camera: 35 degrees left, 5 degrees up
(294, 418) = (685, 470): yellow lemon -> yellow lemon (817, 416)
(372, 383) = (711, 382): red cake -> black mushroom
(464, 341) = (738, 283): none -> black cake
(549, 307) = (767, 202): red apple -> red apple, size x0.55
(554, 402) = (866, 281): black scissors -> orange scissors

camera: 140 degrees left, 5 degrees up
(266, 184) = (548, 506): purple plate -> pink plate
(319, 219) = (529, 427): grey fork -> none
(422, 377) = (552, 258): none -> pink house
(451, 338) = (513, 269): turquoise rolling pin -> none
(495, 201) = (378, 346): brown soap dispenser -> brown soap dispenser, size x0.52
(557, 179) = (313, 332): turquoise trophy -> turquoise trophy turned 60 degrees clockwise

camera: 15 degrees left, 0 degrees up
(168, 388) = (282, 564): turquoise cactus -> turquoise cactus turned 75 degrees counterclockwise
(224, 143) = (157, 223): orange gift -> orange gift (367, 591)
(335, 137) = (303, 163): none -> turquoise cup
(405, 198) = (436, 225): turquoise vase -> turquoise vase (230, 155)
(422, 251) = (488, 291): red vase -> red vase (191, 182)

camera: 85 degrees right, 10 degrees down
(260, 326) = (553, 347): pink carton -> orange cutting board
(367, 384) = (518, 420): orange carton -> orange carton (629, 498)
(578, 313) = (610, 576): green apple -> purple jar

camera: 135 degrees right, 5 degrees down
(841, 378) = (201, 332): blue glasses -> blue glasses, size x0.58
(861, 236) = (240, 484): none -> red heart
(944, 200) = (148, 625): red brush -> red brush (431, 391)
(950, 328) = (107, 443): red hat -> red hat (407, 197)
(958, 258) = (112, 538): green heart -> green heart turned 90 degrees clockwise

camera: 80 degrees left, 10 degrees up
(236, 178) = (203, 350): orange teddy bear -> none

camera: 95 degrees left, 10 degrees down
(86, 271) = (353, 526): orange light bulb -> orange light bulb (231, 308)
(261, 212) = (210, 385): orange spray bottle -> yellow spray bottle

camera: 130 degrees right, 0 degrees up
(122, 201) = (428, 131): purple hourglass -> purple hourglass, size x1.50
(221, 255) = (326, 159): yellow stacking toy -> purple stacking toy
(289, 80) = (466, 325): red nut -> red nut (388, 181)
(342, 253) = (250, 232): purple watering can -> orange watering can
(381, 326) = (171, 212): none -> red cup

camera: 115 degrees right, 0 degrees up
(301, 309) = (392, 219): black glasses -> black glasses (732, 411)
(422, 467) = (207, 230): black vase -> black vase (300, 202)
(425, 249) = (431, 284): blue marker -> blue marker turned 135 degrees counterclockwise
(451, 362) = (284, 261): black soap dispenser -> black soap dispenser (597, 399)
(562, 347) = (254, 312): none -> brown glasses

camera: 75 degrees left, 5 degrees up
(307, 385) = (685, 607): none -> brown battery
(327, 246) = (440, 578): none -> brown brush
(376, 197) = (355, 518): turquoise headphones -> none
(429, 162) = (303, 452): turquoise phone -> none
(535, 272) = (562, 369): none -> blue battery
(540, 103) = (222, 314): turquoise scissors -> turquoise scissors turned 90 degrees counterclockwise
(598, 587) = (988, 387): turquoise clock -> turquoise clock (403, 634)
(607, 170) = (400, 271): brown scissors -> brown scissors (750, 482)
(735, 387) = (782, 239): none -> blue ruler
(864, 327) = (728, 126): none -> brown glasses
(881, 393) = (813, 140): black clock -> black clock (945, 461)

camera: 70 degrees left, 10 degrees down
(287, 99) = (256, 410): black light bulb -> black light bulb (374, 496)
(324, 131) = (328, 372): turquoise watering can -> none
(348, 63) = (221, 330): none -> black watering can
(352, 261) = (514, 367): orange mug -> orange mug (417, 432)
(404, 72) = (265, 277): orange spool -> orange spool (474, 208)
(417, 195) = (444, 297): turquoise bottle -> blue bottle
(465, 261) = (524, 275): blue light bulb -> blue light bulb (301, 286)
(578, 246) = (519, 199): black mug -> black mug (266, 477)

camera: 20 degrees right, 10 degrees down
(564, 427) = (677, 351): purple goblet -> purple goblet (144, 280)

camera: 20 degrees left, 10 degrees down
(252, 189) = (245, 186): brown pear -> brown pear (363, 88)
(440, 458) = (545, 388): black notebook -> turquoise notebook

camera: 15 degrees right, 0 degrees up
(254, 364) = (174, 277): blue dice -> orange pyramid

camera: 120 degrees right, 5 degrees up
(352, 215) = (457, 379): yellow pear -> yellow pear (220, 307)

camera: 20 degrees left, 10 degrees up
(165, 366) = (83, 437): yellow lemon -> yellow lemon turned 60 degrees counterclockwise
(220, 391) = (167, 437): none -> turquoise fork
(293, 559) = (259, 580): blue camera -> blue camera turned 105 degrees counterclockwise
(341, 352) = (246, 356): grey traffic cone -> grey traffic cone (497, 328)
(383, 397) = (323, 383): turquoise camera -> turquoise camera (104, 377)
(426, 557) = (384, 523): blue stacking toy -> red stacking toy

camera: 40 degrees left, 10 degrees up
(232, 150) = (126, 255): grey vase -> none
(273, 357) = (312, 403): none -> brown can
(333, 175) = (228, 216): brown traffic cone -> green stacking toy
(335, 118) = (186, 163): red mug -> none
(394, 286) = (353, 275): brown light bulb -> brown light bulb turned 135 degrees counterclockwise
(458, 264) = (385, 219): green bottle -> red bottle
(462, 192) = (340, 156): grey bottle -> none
◇ ◇ ◇ ◇
**YOUR TASK**
What lines in the material above include "turned"? Copy every one of them.

**ANSWER BOX**
(557, 179) = (313, 332): turquoise trophy -> turquoise trophy turned 60 degrees clockwise
(168, 388) = (282, 564): turquoise cactus -> turquoise cactus turned 75 degrees counterclockwise
(958, 258) = (112, 538): green heart -> green heart turned 90 degrees clockwise
(425, 249) = (431, 284): blue marker -> blue marker turned 135 degrees counterclockwise
(540, 103) = (222, 314): turquoise scissors -> turquoise scissors turned 90 degrees counterclockwise
(165, 366) = (83, 437): yellow lemon -> yellow lemon turned 60 degrees counterclockwise
(293, 559) = (259, 580): blue camera -> blue camera turned 105 degrees counterclockwise
(394, 286) = (353, 275): brown light bulb -> brown light bulb turned 135 degrees counterclockwise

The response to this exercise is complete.